◆ Task input ◆
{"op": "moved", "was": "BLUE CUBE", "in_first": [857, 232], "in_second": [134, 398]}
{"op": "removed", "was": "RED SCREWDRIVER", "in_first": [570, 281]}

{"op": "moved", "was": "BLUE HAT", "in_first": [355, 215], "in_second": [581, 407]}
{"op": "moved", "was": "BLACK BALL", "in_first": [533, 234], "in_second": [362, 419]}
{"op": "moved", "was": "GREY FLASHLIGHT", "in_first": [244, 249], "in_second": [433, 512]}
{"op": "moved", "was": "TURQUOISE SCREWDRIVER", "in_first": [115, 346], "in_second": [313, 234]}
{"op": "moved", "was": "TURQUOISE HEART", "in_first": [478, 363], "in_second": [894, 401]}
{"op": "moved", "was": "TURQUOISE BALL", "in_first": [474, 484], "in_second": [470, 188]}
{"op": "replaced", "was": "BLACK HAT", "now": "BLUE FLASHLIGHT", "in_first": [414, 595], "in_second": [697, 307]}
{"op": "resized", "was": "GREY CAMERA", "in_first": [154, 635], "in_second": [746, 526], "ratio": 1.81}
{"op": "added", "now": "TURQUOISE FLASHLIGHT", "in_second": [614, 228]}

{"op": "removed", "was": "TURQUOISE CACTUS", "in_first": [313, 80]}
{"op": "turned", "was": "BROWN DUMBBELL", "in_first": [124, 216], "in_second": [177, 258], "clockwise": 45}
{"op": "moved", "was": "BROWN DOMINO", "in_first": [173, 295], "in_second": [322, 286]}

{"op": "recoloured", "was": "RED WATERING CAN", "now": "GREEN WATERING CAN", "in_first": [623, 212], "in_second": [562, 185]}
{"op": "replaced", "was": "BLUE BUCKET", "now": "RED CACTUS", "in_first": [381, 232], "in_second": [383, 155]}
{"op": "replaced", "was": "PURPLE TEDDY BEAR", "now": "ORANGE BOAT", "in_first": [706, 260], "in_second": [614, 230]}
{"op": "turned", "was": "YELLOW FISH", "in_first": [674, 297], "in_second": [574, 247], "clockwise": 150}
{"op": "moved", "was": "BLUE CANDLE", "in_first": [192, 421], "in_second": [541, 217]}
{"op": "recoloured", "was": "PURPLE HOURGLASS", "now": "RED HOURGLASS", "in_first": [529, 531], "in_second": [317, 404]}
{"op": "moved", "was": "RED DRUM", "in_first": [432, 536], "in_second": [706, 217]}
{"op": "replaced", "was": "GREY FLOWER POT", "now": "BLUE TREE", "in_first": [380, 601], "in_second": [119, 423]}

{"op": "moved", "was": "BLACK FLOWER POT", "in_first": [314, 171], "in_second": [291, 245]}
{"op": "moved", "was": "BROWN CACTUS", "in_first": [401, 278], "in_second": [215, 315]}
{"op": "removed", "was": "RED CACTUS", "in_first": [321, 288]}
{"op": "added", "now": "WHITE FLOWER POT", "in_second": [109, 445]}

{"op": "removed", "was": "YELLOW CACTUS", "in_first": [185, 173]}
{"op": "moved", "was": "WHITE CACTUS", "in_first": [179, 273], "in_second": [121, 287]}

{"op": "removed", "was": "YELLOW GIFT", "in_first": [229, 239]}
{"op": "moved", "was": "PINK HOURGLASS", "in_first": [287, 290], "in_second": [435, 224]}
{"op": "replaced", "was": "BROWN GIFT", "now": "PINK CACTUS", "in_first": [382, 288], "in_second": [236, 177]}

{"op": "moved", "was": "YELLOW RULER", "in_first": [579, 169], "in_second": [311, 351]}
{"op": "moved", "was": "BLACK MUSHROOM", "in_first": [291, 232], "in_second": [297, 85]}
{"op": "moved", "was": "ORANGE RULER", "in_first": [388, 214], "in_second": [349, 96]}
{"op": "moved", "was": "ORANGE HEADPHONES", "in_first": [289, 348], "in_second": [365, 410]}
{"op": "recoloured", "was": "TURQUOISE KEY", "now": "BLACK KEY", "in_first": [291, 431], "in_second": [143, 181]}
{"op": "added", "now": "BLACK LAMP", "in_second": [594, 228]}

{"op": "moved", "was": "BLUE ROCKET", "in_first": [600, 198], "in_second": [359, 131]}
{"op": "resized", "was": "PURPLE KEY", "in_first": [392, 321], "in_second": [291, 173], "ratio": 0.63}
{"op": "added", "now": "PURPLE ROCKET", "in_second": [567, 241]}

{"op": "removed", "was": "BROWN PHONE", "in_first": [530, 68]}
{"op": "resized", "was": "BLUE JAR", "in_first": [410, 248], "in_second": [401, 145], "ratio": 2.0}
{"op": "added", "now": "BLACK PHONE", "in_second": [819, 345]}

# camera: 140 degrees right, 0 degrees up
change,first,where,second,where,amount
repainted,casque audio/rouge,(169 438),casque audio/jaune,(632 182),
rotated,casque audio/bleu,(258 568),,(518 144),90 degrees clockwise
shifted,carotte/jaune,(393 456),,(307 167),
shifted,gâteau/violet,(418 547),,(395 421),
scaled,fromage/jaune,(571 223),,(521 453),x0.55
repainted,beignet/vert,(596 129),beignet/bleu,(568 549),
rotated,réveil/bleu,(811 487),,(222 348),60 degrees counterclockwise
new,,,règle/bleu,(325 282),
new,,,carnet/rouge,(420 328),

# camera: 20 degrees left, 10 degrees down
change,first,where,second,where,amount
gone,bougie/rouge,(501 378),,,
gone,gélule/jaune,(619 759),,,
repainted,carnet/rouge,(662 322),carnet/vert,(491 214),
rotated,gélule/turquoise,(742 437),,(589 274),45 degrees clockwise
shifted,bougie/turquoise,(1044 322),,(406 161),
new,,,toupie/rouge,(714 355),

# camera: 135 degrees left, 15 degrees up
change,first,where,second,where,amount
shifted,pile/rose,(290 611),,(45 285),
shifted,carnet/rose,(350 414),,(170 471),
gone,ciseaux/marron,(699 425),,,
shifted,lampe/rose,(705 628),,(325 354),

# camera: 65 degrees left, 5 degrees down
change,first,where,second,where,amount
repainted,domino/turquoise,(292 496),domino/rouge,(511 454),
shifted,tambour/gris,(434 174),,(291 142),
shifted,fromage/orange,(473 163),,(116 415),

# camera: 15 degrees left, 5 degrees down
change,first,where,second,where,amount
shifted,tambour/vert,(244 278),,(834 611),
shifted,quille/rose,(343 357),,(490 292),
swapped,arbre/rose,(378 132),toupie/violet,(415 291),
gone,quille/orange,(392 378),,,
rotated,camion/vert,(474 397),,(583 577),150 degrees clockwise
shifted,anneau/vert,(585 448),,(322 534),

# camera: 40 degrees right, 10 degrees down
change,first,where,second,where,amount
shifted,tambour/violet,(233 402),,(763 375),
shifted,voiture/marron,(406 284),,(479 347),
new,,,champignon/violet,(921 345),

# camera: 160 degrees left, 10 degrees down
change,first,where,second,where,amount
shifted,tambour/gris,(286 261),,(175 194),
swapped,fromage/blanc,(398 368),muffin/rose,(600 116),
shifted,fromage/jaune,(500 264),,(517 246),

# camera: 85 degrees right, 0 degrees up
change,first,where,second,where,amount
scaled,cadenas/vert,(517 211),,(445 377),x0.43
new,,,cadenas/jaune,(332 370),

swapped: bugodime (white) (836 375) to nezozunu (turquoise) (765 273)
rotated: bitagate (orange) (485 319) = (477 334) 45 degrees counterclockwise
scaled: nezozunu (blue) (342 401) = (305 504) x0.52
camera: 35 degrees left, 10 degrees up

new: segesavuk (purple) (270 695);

◆ Brief ◆
Search the preceding listing for the word "nezozunu" and pull out every line that holds it.

◆ Problem solution ◆
swapped: bugodime (white) (836 375) to nezozunu (turquoise) (765 273)
scaled: nezozunu (blue) (342 401) = (305 504) x0.52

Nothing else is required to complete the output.